* **THE TASK**
The entries follow. Copy every line in which "black" appears.

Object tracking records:
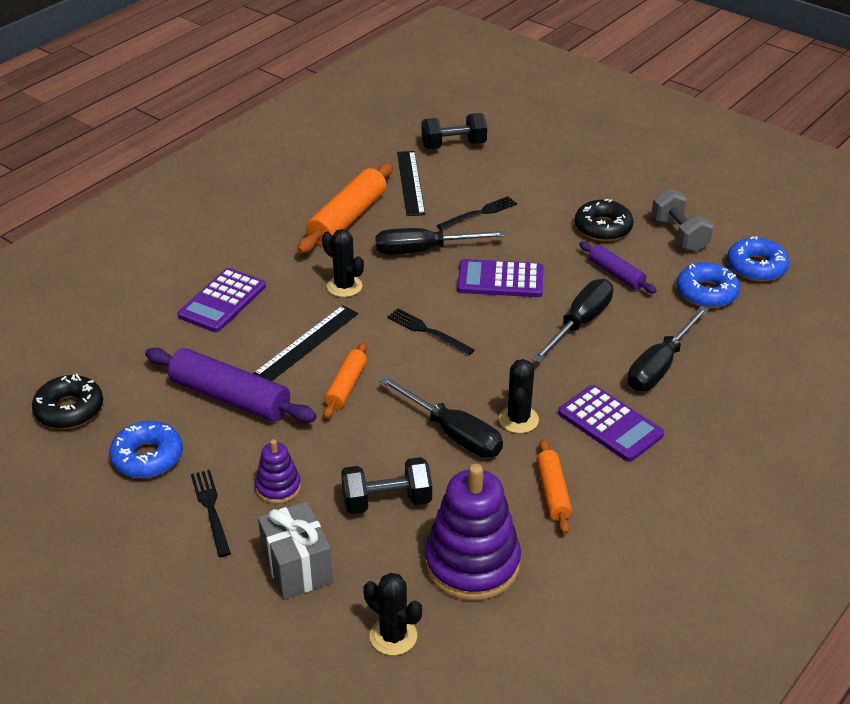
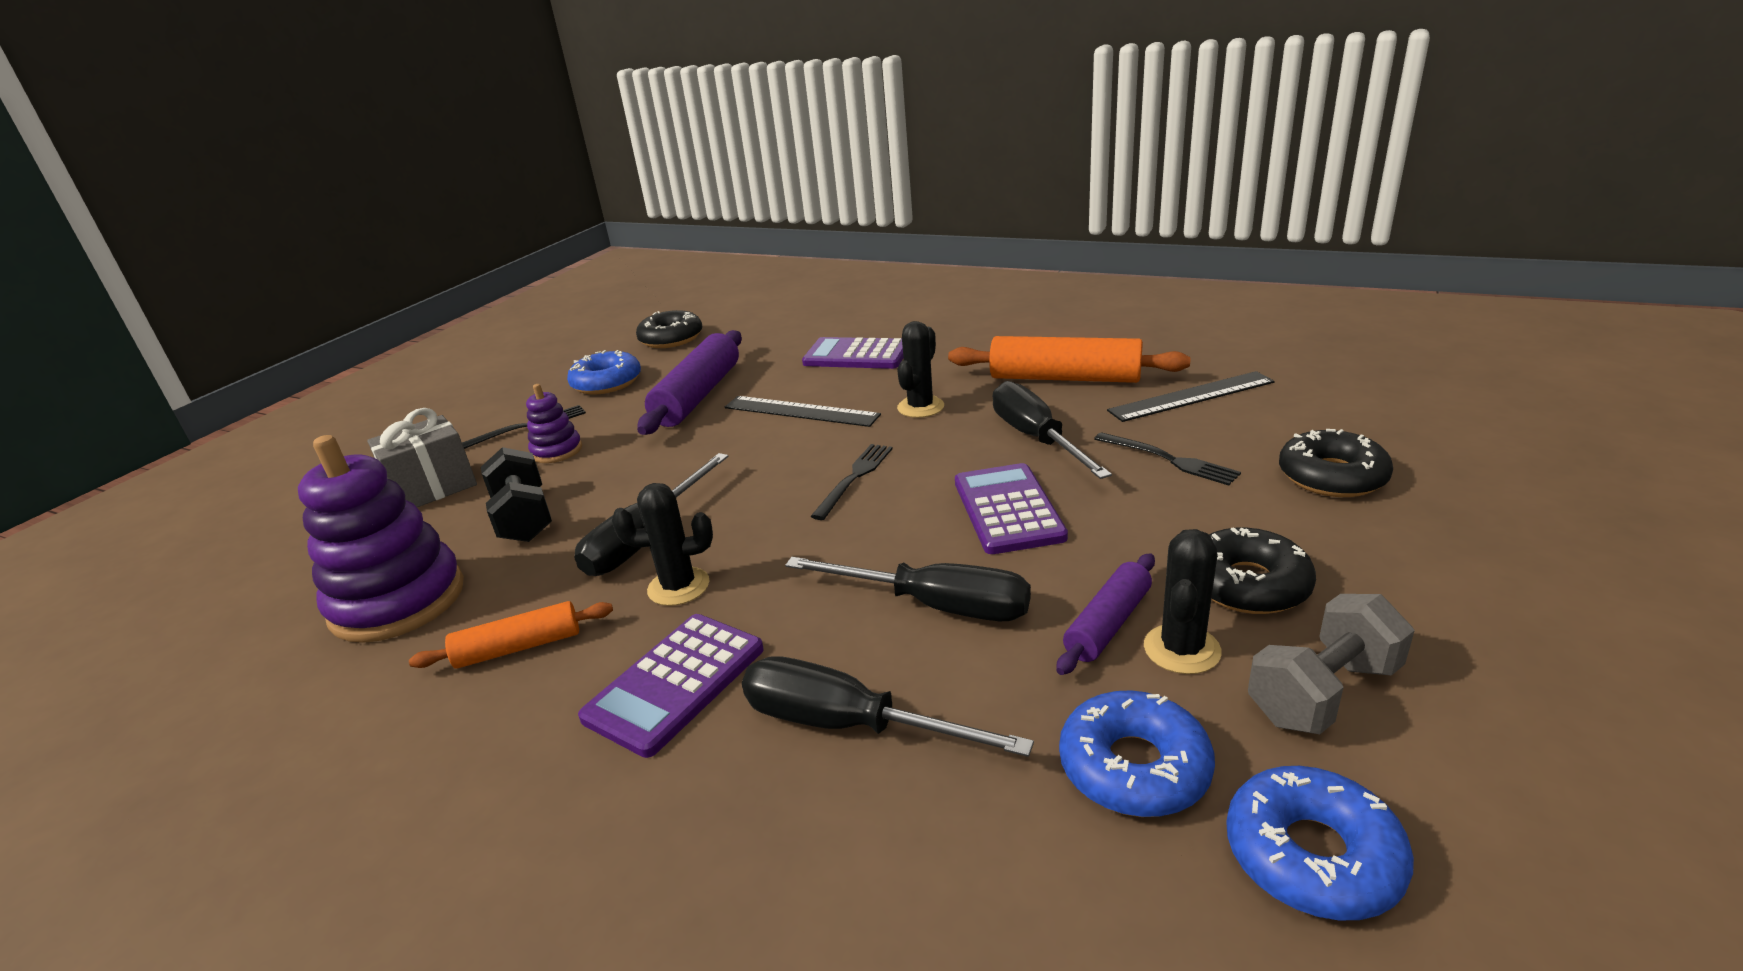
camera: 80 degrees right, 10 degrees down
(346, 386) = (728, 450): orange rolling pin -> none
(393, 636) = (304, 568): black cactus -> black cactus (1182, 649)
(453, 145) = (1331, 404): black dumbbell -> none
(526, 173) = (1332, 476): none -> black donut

* **THE ANSWER**
(393, 636) = (304, 568): black cactus -> black cactus (1182, 649)
(453, 145) = (1331, 404): black dumbbell -> none
(526, 173) = (1332, 476): none -> black donut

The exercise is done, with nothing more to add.